# Directions
Report how many lines of the data contain the string "camera". Add nothing.

# Information given
****************
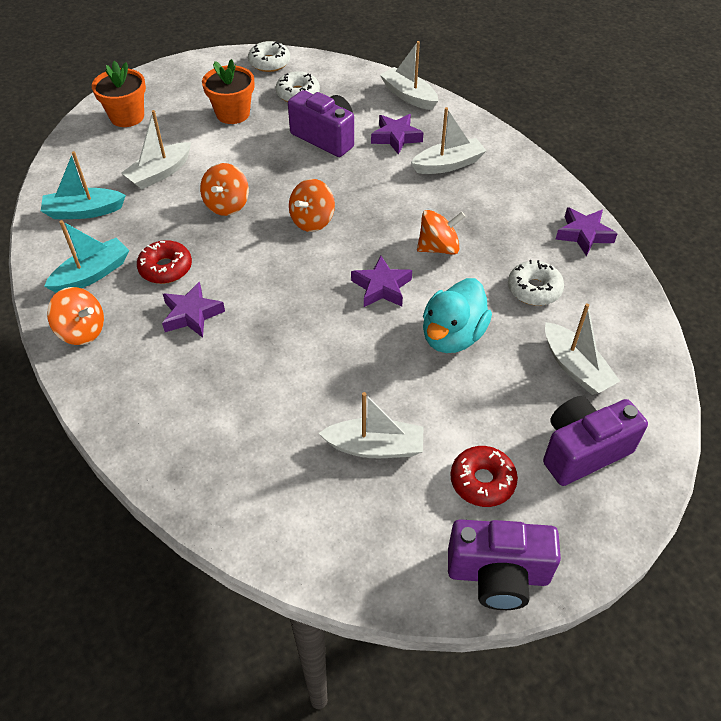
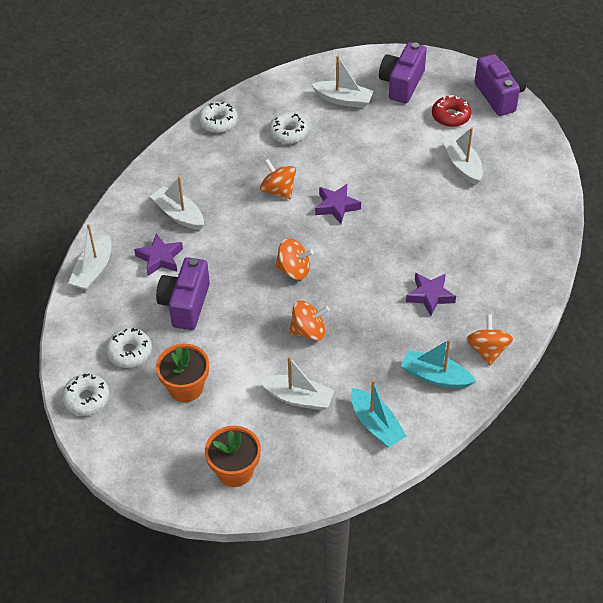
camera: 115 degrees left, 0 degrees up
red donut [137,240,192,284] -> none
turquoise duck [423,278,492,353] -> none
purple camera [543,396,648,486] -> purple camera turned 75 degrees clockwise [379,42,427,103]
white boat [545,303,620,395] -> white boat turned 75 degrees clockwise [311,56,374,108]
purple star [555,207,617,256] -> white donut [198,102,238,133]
****************
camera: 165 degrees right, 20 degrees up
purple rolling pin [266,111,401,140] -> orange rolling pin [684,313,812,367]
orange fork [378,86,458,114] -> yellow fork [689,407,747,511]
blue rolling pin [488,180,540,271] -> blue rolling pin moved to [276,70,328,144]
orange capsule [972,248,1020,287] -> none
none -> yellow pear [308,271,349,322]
****************
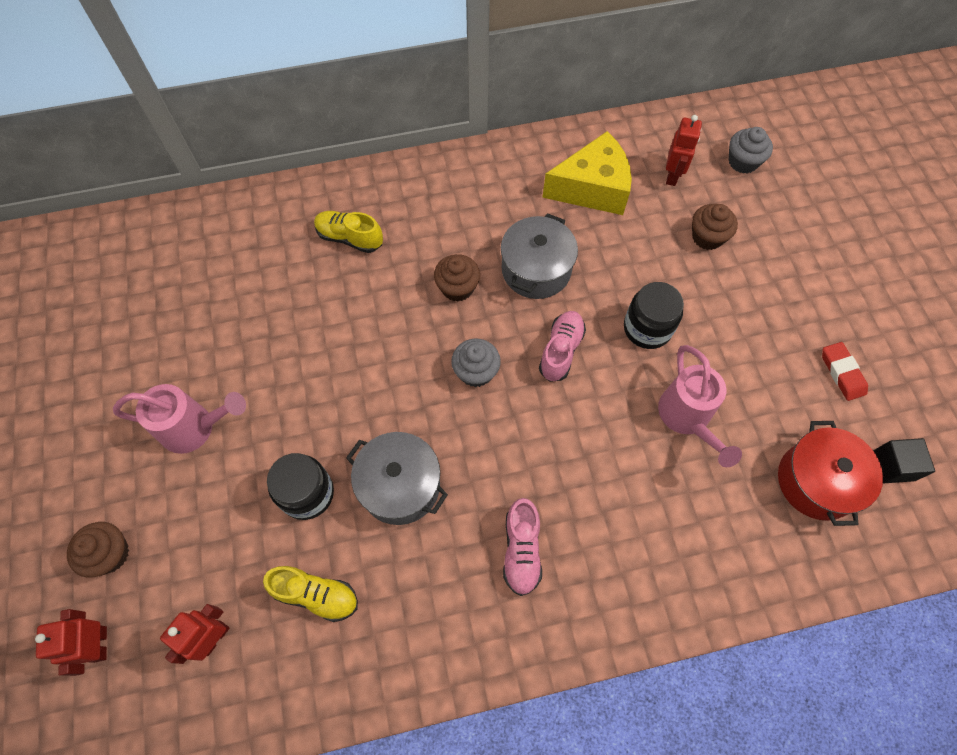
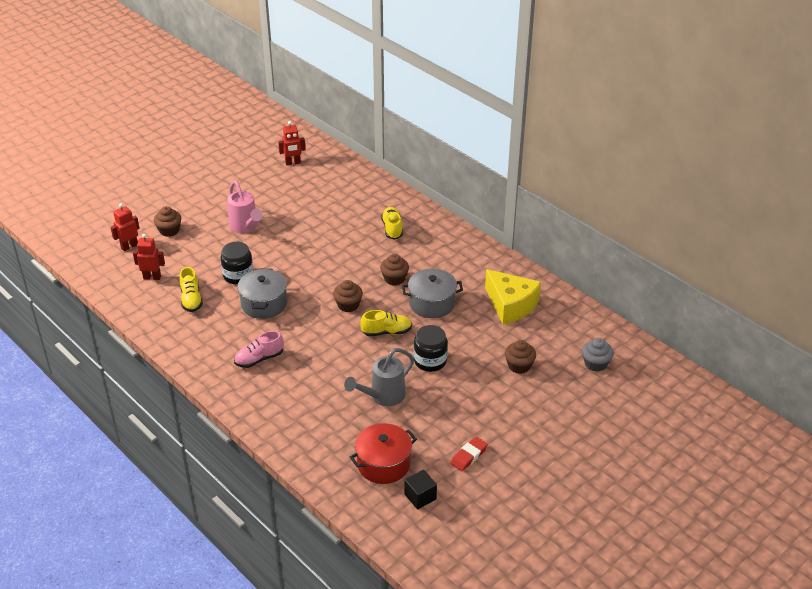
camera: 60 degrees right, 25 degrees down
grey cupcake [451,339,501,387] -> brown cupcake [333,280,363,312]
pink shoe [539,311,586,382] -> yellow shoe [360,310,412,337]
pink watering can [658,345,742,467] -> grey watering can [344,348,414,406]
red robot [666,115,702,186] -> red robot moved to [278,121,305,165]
****************
# Solution to this problem
4